§ **The problem**
The line with "none -> yellow 1x3 brick [297,131,381,225]" marks the first line to copy, and the line with "orange 1x1 plate [468,326,516,370] -> none" marks the last. Transcribe that stretch of the data below exactly, without pictures.

==== Data to use ====

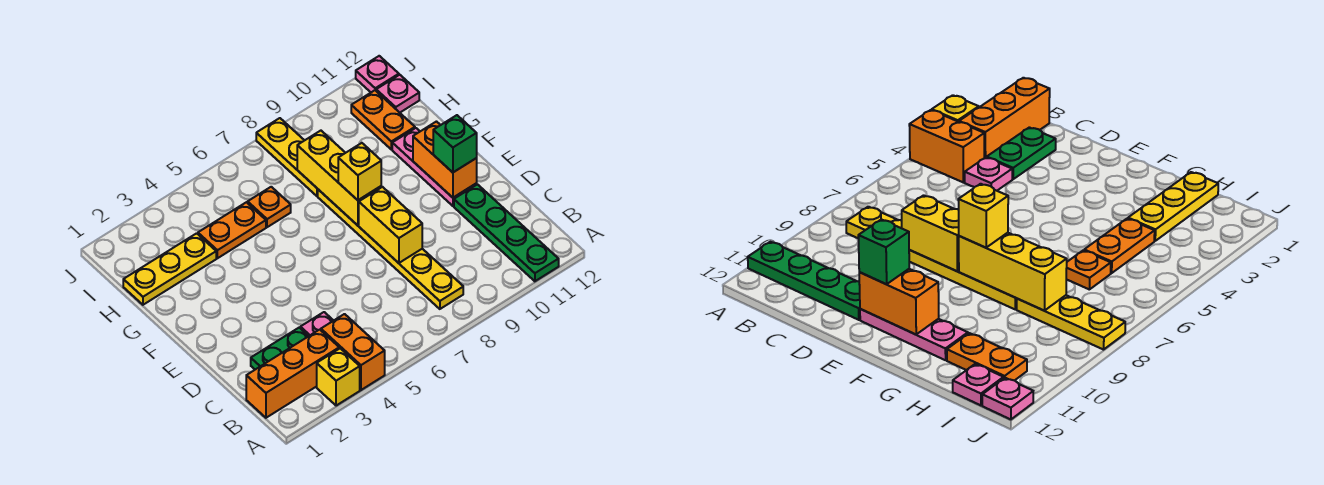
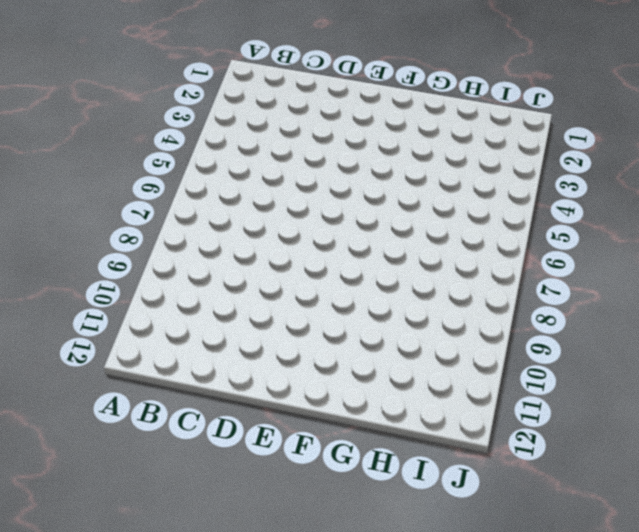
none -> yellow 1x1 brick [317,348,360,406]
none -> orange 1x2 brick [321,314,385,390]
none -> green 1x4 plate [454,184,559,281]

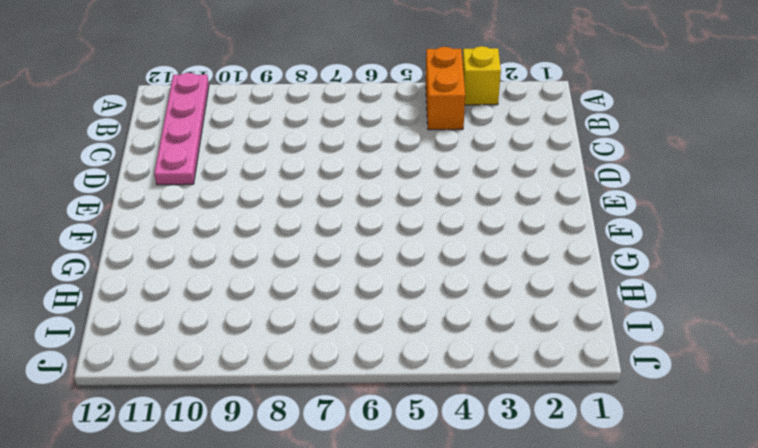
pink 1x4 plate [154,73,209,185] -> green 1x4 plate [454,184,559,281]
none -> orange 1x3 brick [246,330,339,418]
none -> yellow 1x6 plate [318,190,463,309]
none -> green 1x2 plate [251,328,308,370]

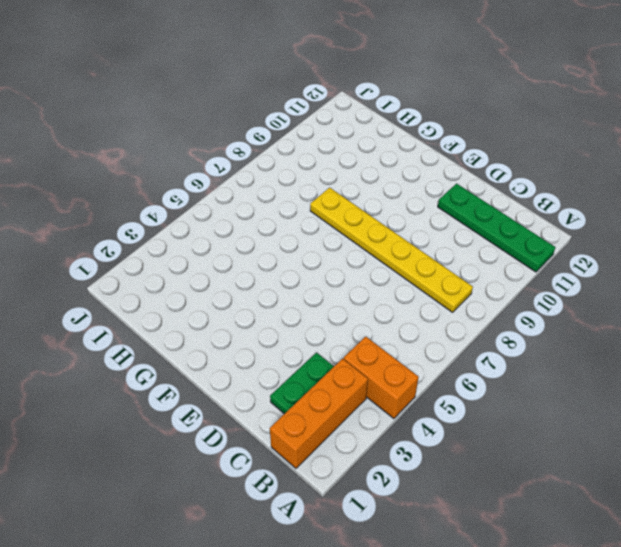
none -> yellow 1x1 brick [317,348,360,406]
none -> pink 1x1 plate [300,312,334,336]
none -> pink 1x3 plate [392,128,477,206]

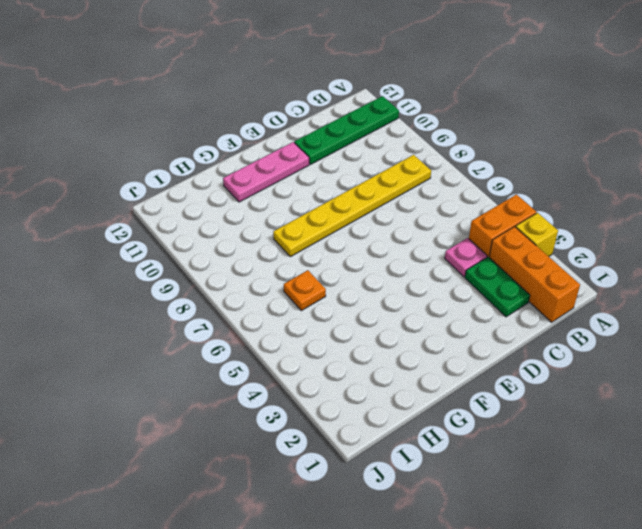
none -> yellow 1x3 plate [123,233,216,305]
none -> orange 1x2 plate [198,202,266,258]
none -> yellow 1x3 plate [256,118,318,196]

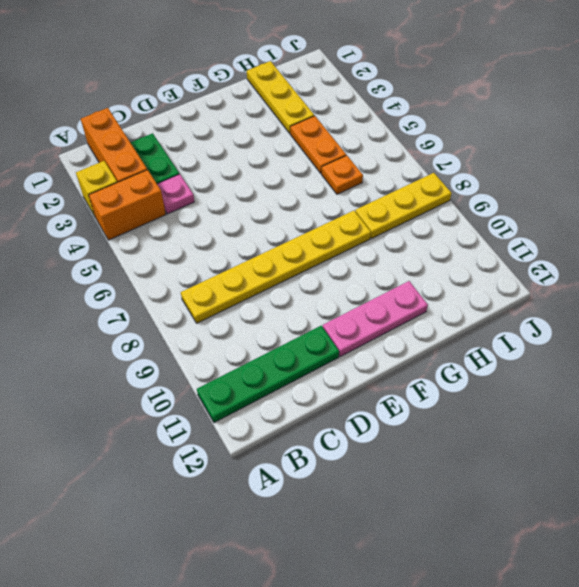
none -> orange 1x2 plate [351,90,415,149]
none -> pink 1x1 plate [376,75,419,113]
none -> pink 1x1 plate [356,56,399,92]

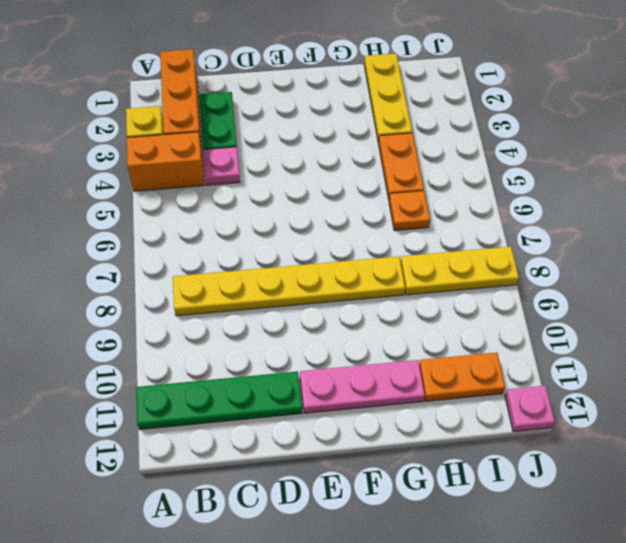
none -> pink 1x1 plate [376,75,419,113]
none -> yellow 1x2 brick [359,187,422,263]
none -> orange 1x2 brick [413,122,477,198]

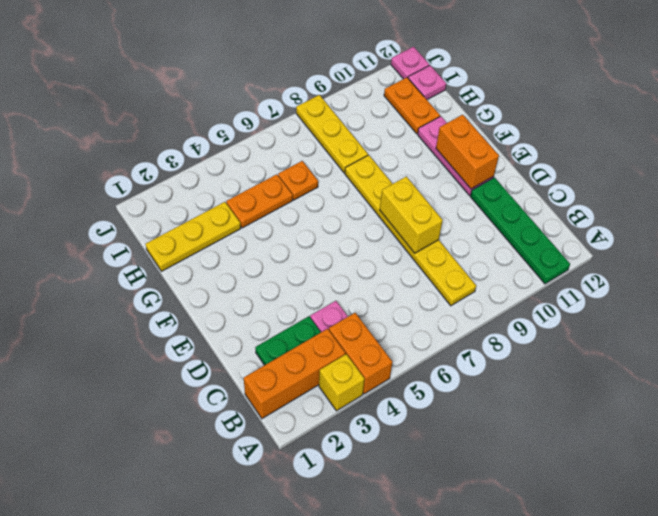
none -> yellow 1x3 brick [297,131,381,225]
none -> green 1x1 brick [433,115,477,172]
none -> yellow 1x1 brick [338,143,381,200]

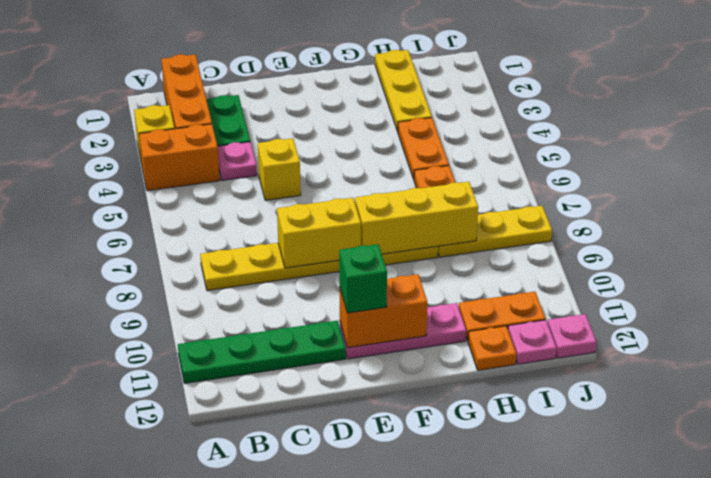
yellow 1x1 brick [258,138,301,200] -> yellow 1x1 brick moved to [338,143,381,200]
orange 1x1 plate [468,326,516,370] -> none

====
==== Data to use ====

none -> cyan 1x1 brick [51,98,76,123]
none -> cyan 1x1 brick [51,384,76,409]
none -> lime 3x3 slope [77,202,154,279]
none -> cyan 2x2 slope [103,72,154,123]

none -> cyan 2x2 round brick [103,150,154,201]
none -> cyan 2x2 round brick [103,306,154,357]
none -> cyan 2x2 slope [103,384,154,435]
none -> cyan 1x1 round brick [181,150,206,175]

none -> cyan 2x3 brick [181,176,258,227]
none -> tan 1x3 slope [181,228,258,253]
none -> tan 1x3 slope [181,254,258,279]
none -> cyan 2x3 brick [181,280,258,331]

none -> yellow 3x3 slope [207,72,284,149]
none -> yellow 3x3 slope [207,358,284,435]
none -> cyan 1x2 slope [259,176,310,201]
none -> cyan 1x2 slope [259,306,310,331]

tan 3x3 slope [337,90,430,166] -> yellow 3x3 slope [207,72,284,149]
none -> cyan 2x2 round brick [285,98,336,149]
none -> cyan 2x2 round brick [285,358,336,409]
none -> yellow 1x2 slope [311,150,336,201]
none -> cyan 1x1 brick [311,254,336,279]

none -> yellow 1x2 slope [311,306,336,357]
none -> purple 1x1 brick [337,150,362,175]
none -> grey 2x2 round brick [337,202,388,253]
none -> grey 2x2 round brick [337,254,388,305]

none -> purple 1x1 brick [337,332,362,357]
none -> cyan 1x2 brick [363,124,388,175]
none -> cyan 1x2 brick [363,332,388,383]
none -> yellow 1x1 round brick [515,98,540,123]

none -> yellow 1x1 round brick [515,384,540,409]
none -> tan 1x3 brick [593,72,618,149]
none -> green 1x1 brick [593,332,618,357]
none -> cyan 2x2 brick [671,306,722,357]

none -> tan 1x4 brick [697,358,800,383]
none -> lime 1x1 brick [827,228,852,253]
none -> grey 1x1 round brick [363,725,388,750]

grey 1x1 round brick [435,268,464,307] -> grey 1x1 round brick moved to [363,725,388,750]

====

§ **Output for this task**
none -> yellow 1x3 brick [297,131,381,225]
none -> green 1x1 brick [433,115,477,172]
none -> yellow 1x1 brick [338,143,381,200]

yellow 1x1 brick [258,138,301,200] -> yellow 1x1 brick moved to [338,143,381,200]
orange 1x1 plate [468,326,516,370] -> none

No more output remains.